[Closed polygon outlines]

────────────────

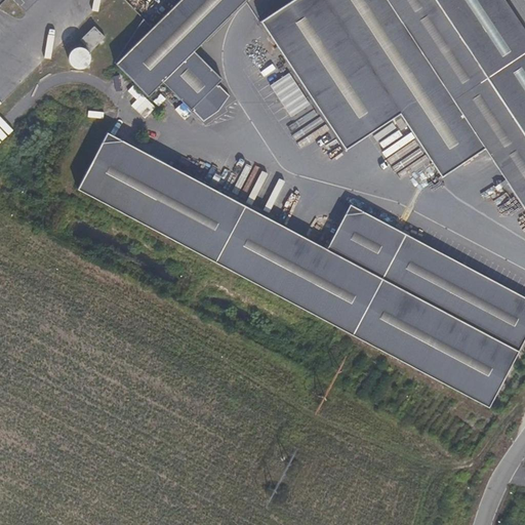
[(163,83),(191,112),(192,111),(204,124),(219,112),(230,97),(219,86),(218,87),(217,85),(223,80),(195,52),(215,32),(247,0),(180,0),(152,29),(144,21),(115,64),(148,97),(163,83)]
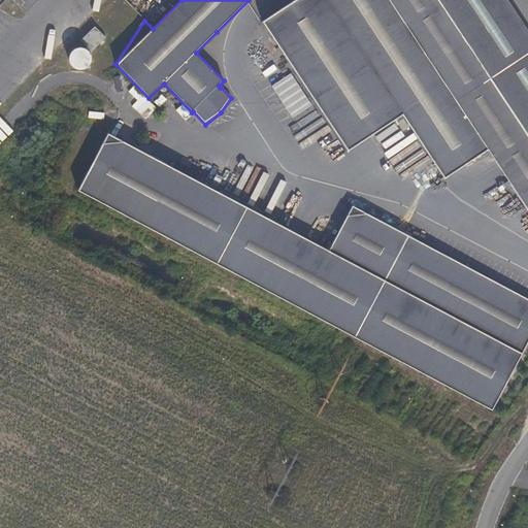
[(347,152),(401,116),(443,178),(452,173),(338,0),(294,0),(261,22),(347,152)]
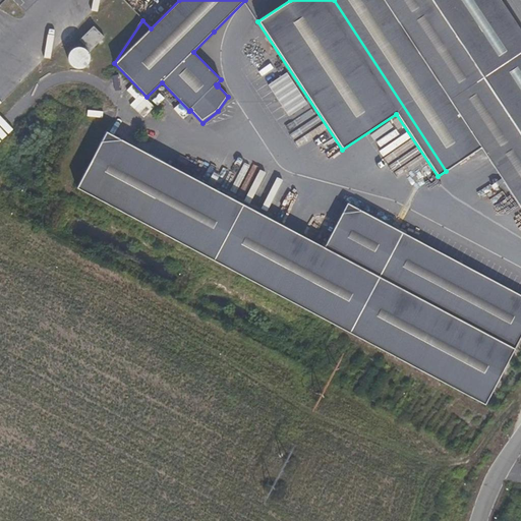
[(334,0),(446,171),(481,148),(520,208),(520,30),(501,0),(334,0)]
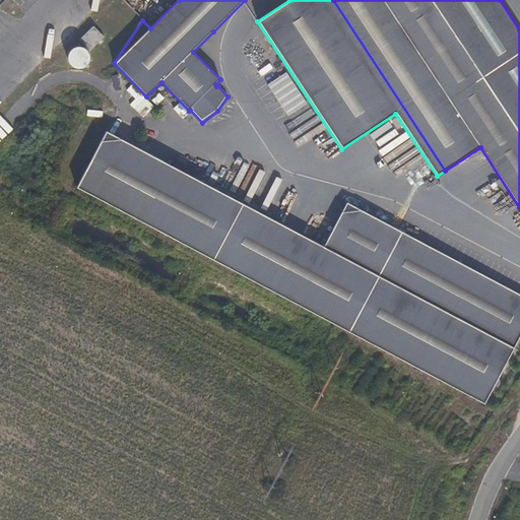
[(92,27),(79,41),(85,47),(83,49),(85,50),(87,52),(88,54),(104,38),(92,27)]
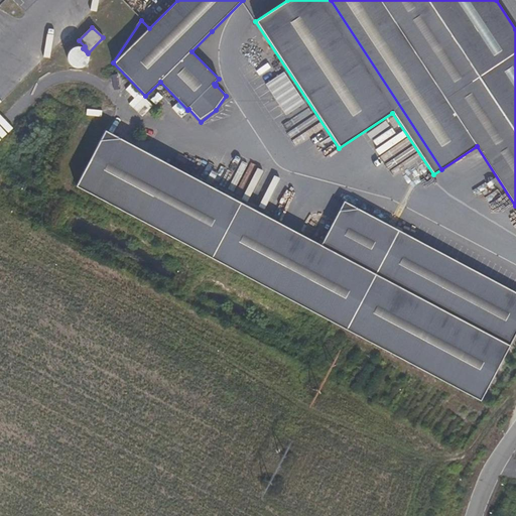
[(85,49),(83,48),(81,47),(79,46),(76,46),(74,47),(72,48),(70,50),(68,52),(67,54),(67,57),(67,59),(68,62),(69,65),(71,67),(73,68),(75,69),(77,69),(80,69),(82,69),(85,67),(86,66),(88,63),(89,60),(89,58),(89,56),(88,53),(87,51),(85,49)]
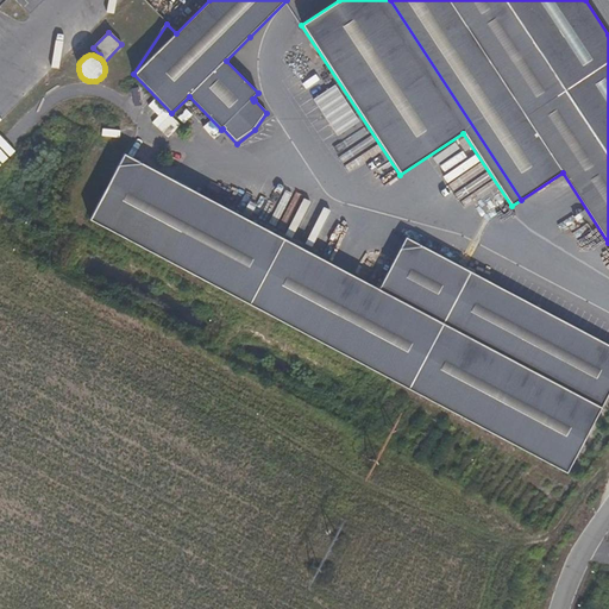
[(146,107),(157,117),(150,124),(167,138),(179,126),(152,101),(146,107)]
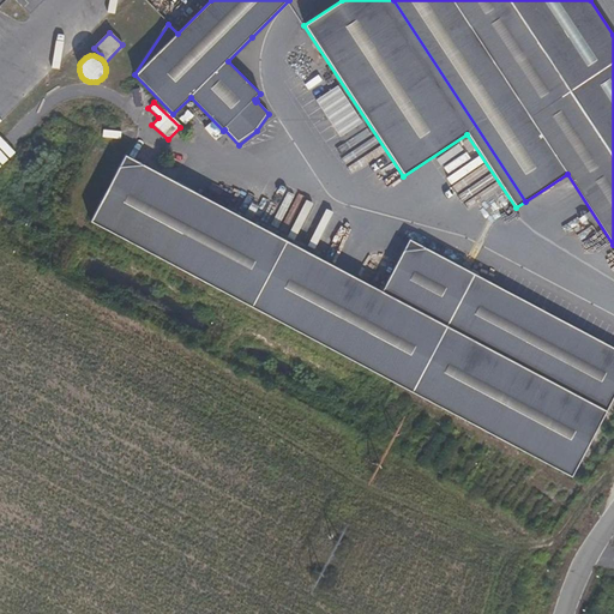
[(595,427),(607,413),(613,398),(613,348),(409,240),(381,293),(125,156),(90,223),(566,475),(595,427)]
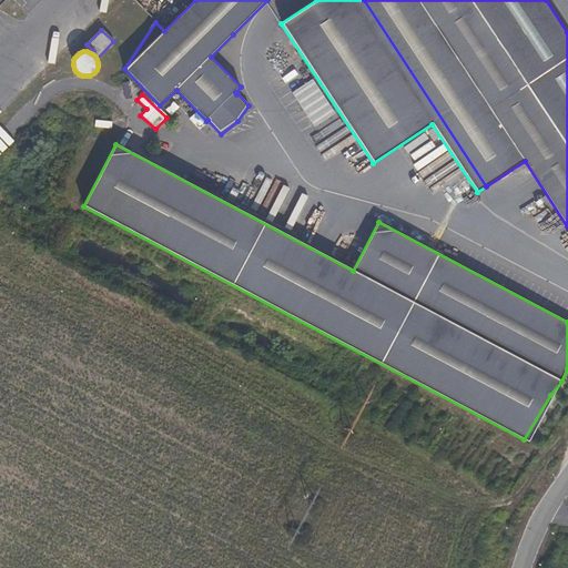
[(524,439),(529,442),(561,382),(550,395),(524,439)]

────────────────

Your goal | Transcribe every record above exactly, leaving out the pictures.

Expected output |
[(163,83),(191,112),(192,111),(204,124),(219,112),(230,97),(219,86),(218,87),(217,85),(223,80),(195,52),(215,32),(247,0),(180,0),(152,29),(144,21),(115,64),(148,97),(163,83)]
[(347,152),(401,116),(443,178),(452,173),(338,0),(294,0),(261,22),(347,152)]
[(334,0),(446,171),(481,148),(520,208),(520,30),(501,0),(334,0)]
[(92,27),(79,41),(85,47),(83,49),(85,50),(87,52),(88,54),(104,38),(92,27)]
[(85,49),(83,48),(81,47),(79,46),(76,46),(74,47),(72,48),(70,50),(68,52),(67,54),(67,57),(67,59),(68,62),(69,65),(71,67),(73,68),(75,69),(77,69),(80,69),(82,69),(85,67),(86,66),(88,63),(89,60),(89,58),(89,56),(88,53),(87,51),(85,49)]
[(146,107),(157,117),(150,124),(167,138),(179,126),(152,101),(146,107)]
[(595,427),(607,413),(613,398),(613,348),(409,240),(381,293),(125,156),(90,223),(566,475),(595,427)]
[(524,439),(529,442),(561,382),(550,395),(524,439)]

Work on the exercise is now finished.